─── DATA FOR REVIEW ───

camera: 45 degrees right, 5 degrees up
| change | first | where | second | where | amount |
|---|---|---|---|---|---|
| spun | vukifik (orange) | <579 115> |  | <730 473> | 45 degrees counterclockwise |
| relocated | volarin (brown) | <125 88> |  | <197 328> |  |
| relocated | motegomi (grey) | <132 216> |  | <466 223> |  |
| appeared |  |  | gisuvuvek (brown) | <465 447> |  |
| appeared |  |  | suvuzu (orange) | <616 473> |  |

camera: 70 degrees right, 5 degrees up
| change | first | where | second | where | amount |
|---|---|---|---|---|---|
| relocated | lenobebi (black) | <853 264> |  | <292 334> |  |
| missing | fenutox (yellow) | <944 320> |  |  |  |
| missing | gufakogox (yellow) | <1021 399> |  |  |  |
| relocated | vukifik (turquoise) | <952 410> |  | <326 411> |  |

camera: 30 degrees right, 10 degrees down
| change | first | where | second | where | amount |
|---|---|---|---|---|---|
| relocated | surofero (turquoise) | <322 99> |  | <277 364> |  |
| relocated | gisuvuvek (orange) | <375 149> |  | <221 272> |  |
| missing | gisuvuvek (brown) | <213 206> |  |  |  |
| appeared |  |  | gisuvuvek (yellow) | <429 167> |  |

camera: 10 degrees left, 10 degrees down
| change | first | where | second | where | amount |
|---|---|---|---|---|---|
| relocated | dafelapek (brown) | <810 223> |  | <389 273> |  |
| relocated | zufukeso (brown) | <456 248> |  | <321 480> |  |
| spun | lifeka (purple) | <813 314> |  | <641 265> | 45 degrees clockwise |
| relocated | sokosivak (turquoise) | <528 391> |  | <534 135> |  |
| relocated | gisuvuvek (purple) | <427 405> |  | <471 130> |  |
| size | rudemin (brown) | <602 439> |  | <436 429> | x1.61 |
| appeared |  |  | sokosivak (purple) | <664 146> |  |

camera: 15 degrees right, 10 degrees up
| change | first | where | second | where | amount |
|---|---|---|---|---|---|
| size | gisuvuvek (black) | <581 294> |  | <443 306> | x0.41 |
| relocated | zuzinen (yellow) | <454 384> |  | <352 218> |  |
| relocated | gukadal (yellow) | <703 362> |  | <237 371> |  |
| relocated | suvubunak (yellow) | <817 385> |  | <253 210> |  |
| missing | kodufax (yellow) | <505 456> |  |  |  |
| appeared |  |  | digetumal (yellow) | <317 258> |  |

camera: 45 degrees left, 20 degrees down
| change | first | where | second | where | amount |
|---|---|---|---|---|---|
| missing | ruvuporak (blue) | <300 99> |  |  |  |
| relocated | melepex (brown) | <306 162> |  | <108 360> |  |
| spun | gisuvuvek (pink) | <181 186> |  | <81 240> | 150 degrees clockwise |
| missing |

───

#### [ACTIVITY]
Going back to the entries above, set down exactly the lines that begin at the one with "relocated | volarin" and end at the one with "(brown) | <465", both included, and nothing else.

#### [ANSWER SPACE]
| relocated | volarin (brown) | <125 88> |  | <197 328> |  |
| relocated | motegomi (grey) | <132 216> |  | <466 223> |  |
| appeared |  |  | gisuvuvek (brown) | <465 447> |  |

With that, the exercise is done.